> To be done: From the entries below, count the lines with "across". Write only the count.

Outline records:
───

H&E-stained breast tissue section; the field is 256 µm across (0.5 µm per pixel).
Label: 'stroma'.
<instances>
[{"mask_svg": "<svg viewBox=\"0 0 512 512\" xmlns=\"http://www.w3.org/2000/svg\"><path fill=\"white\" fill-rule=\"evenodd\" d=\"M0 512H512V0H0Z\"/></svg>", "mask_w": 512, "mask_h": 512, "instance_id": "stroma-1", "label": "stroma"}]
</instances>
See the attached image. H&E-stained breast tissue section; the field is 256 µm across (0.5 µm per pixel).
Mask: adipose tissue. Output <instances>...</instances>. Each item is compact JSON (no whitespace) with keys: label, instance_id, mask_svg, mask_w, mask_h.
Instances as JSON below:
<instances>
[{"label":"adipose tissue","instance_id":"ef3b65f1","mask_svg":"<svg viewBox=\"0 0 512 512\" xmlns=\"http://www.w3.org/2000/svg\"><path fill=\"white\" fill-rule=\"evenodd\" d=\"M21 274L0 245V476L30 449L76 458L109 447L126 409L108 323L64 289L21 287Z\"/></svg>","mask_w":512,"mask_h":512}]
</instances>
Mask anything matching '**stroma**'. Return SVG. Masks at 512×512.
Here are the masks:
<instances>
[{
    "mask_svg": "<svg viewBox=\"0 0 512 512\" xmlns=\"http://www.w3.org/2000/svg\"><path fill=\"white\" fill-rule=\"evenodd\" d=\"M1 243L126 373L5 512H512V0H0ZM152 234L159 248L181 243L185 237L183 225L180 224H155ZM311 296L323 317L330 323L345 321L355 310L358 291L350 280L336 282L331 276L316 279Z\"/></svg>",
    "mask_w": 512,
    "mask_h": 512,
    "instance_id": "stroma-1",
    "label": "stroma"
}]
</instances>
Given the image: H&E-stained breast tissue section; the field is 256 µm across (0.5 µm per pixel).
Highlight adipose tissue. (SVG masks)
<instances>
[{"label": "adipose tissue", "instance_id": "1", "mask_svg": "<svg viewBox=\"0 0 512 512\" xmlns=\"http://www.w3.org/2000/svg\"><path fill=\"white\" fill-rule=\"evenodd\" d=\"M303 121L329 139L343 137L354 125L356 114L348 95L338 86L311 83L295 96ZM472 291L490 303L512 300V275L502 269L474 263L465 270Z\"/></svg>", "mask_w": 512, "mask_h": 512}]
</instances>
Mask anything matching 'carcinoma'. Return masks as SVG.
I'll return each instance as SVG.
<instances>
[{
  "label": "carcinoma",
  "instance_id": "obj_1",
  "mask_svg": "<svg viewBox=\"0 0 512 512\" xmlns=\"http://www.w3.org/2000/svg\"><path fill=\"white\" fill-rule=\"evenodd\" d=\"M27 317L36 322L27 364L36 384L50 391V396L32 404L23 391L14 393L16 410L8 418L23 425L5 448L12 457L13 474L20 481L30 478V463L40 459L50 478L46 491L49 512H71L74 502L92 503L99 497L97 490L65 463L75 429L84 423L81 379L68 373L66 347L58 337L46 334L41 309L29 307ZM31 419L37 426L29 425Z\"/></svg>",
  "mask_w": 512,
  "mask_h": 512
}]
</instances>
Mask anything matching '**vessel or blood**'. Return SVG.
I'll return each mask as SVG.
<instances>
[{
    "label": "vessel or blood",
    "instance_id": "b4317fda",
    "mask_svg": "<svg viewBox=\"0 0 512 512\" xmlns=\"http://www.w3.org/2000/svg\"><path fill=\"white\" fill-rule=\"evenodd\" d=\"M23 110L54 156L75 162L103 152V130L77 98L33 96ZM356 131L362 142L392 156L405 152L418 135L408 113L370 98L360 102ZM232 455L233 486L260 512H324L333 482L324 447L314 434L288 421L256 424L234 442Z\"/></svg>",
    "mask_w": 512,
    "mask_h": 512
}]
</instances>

───

> Response below: 3